Records from a data collection:
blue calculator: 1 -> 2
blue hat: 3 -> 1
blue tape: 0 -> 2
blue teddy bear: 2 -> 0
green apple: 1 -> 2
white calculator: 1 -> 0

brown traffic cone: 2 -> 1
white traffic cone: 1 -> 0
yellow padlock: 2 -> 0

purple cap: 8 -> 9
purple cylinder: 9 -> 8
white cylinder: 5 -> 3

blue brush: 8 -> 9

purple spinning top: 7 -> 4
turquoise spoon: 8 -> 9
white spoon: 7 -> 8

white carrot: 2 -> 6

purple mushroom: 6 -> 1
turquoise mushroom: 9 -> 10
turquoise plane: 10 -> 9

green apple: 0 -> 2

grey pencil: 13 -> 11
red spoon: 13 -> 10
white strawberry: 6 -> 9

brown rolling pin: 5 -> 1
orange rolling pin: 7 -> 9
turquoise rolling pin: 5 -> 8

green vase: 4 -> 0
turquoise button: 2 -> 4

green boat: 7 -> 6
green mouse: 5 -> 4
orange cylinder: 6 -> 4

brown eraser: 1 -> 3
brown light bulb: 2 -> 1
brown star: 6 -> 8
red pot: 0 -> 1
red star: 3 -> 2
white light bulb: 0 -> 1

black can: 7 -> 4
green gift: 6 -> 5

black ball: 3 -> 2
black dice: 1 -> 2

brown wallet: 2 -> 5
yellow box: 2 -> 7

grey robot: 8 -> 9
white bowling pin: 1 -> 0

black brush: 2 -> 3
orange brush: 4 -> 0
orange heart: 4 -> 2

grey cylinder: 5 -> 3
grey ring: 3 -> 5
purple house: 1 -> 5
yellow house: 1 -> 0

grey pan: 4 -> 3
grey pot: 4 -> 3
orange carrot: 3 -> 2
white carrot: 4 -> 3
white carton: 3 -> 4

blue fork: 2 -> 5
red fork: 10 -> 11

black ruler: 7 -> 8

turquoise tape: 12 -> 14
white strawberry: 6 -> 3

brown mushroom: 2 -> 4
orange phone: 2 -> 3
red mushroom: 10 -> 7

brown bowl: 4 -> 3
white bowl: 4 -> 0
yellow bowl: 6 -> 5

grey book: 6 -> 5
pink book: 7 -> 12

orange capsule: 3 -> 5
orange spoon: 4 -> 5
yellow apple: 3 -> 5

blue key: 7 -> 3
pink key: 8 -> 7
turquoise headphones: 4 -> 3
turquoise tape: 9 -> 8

What needs to be done: Count the lines in the preceding entries that contain the string "calculator", and state only the resulting number.

Task result: 2